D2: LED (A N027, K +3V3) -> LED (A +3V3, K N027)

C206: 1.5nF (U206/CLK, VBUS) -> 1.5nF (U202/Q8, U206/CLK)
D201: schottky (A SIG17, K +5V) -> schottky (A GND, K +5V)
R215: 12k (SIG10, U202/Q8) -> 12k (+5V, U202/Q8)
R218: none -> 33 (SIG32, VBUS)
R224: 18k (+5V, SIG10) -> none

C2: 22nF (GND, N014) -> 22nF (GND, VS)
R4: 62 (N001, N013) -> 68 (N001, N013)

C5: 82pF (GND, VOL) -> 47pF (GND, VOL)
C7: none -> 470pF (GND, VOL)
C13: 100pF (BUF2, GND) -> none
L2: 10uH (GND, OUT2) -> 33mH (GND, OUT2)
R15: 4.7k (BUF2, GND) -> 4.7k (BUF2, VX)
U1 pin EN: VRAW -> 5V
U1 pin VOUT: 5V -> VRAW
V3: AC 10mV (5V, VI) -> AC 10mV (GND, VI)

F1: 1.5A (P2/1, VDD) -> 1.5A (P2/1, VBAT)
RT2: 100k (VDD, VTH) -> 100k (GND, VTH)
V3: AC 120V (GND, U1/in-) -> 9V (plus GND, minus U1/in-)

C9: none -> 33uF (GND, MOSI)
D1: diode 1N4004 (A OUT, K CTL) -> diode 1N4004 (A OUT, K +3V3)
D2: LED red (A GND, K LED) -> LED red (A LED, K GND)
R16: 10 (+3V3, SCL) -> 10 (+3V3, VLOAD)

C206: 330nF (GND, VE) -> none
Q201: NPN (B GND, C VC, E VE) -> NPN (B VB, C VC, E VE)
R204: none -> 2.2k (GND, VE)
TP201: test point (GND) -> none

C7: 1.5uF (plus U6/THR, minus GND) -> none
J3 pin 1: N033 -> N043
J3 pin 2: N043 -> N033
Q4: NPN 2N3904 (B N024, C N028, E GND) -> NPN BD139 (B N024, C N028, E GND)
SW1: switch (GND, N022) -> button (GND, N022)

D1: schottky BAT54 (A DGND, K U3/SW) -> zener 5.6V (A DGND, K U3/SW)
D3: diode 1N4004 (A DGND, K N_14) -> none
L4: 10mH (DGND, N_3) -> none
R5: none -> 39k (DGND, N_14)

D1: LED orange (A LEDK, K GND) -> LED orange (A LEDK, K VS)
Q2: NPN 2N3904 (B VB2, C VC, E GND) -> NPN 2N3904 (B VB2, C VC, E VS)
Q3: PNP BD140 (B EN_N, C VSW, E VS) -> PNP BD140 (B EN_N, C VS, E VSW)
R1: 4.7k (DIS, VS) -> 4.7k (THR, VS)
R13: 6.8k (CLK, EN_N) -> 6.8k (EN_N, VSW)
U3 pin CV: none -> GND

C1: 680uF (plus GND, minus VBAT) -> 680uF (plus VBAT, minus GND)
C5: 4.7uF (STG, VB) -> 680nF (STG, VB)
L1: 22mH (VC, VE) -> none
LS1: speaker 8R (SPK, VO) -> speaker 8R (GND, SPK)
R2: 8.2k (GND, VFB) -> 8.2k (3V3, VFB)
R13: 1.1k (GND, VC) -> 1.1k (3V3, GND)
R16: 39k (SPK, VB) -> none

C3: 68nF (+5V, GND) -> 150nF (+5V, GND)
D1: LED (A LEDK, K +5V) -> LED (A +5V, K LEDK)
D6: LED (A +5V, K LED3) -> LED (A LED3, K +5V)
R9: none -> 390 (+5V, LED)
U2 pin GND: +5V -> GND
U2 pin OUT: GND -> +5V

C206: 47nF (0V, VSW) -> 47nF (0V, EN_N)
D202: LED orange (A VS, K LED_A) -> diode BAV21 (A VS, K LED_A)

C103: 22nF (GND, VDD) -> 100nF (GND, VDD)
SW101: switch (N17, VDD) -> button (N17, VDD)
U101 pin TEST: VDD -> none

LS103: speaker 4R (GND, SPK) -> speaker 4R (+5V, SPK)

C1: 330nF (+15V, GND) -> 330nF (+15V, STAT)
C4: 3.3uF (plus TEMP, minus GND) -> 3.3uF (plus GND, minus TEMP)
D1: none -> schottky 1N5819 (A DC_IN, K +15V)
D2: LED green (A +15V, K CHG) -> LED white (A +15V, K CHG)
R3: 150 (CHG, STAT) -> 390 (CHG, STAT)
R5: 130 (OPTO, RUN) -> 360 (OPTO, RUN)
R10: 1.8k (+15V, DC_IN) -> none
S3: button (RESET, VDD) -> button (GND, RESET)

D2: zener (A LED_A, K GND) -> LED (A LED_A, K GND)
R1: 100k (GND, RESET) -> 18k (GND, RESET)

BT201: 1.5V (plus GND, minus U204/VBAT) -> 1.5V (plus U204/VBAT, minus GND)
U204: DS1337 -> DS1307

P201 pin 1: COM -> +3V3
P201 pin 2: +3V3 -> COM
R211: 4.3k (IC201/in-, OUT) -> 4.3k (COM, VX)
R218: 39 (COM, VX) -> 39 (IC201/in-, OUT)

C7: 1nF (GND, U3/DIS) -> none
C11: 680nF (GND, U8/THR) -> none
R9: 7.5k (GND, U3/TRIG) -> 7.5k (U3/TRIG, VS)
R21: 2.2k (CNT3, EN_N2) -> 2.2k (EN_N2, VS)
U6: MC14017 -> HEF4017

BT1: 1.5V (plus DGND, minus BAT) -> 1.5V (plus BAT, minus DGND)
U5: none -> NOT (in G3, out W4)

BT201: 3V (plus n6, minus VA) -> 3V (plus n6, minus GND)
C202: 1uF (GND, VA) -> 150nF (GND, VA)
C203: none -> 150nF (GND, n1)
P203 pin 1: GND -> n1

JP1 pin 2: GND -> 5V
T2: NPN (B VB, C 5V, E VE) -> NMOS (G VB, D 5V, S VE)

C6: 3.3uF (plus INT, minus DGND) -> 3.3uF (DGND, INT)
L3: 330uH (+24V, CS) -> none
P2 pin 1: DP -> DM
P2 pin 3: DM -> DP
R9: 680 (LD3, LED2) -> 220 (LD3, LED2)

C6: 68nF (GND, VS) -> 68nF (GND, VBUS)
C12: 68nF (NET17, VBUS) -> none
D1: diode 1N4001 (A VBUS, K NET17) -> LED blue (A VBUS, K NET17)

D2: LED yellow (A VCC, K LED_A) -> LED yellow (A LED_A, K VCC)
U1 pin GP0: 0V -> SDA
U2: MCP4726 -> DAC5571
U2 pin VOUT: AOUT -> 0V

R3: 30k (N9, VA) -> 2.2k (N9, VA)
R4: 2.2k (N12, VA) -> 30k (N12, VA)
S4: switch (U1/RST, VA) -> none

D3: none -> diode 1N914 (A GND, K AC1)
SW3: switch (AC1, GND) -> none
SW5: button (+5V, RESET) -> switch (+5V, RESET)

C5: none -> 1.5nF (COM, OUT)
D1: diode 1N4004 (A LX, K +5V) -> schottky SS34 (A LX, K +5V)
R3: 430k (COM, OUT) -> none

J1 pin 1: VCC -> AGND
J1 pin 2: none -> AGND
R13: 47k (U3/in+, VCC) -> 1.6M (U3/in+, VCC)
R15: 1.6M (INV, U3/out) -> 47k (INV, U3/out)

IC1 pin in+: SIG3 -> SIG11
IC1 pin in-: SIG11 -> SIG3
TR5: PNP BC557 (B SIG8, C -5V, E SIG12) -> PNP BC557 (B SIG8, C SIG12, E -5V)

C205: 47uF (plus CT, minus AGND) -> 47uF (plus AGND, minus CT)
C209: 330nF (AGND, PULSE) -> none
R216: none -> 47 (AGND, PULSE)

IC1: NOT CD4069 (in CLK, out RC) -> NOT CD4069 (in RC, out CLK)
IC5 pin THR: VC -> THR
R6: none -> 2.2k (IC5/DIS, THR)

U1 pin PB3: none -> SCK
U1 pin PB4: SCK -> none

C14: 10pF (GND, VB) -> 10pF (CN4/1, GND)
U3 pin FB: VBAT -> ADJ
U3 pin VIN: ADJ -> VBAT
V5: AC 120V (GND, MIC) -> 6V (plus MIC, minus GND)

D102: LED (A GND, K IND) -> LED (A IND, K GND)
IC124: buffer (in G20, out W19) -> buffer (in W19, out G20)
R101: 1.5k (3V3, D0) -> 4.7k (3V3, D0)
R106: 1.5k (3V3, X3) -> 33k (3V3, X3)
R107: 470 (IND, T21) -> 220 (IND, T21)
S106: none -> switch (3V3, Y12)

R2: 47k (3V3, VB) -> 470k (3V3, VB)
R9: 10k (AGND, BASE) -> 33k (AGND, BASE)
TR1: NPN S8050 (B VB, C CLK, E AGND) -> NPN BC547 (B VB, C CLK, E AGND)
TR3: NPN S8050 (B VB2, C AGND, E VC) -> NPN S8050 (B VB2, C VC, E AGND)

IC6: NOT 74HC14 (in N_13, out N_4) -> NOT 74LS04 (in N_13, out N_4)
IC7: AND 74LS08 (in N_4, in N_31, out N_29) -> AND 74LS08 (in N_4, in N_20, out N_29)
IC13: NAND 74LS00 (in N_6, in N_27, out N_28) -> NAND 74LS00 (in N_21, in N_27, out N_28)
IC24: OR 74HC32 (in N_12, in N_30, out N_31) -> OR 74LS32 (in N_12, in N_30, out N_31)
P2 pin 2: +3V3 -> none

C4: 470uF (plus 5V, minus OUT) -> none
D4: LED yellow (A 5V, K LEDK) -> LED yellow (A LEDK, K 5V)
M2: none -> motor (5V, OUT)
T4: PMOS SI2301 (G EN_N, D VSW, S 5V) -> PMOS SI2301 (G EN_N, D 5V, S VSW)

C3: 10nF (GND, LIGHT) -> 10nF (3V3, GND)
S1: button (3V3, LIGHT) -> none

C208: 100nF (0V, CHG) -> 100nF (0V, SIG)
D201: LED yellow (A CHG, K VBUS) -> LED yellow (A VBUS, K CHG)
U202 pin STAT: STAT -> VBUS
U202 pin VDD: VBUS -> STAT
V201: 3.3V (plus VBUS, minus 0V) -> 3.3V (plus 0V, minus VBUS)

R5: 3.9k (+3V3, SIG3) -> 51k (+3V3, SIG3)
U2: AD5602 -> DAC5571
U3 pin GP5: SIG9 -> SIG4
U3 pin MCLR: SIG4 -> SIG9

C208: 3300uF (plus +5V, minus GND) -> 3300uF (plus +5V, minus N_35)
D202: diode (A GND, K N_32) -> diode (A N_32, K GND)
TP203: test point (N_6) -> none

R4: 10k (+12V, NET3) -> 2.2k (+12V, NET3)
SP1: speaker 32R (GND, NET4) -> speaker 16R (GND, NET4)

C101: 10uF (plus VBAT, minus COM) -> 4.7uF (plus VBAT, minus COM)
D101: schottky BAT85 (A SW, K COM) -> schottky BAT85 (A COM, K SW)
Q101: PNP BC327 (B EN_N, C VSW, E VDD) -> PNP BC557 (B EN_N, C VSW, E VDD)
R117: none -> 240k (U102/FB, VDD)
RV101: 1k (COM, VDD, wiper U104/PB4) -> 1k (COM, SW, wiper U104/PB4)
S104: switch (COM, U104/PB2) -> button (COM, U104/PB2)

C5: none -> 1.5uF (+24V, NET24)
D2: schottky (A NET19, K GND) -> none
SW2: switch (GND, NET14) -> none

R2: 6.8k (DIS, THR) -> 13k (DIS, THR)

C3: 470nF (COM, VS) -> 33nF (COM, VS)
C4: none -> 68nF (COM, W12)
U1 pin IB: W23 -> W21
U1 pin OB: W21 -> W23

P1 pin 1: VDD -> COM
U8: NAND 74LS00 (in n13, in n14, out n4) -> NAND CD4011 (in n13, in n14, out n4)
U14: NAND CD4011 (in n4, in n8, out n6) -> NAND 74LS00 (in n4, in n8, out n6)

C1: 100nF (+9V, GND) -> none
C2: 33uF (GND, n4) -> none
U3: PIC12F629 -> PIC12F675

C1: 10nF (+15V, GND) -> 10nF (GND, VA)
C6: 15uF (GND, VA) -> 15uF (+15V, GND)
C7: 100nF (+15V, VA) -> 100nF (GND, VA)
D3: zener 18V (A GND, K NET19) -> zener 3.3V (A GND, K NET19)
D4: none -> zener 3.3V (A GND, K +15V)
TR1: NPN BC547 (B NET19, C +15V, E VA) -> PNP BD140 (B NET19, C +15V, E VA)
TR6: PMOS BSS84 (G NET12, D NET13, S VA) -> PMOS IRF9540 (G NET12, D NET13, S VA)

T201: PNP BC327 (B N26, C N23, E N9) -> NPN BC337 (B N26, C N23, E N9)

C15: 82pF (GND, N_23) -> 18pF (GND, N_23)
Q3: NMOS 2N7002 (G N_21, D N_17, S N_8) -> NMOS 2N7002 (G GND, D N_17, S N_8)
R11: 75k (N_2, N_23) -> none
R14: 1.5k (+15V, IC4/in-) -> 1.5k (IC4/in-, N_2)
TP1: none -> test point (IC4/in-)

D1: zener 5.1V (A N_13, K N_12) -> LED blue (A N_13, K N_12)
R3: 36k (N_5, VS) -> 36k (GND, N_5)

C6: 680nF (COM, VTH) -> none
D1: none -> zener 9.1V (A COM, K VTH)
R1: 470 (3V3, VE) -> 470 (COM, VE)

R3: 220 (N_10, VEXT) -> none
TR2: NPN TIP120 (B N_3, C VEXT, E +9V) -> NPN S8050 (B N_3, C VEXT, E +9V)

Aim of the task =
Find "R9: 680 (LD3, LED2) -> 220 (LD3, LED2)" in the entries above and copy that whole line exactly, then each line after it through the line that contains "IC1 pin in-: SIG11 -> SIG3".

Task answer =
R9: 680 (LD3, LED2) -> 220 (LD3, LED2)

C6: 68nF (GND, VS) -> 68nF (GND, VBUS)
C12: 68nF (NET17, VBUS) -> none
D1: diode 1N4001 (A VBUS, K NET17) -> LED blue (A VBUS, K NET17)

D2: LED yellow (A VCC, K LED_A) -> LED yellow (A LED_A, K VCC)
U1 pin GP0: 0V -> SDA
U2: MCP4726 -> DAC5571
U2 pin VOUT: AOUT -> 0V

R3: 30k (N9, VA) -> 2.2k (N9, VA)
R4: 2.2k (N12, VA) -> 30k (N12, VA)
S4: switch (U1/RST, VA) -> none

D3: none -> diode 1N914 (A GND, K AC1)
SW3: switch (AC1, GND) -> none
SW5: button (+5V, RESET) -> switch (+5V, RESET)

C5: none -> 1.5nF (COM, OUT)
D1: diode 1N4004 (A LX, K +5V) -> schottky SS34 (A LX, K +5V)
R3: 430k (COM, OUT) -> none

J1 pin 1: VCC -> AGND
J1 pin 2: none -> AGND
R13: 47k (U3/in+, VCC) -> 1.6M (U3/in+, VCC)
R15: 1.6M (INV, U3/out) -> 47k (INV, U3/out)

IC1 pin in+: SIG3 -> SIG11
IC1 pin in-: SIG11 -> SIG3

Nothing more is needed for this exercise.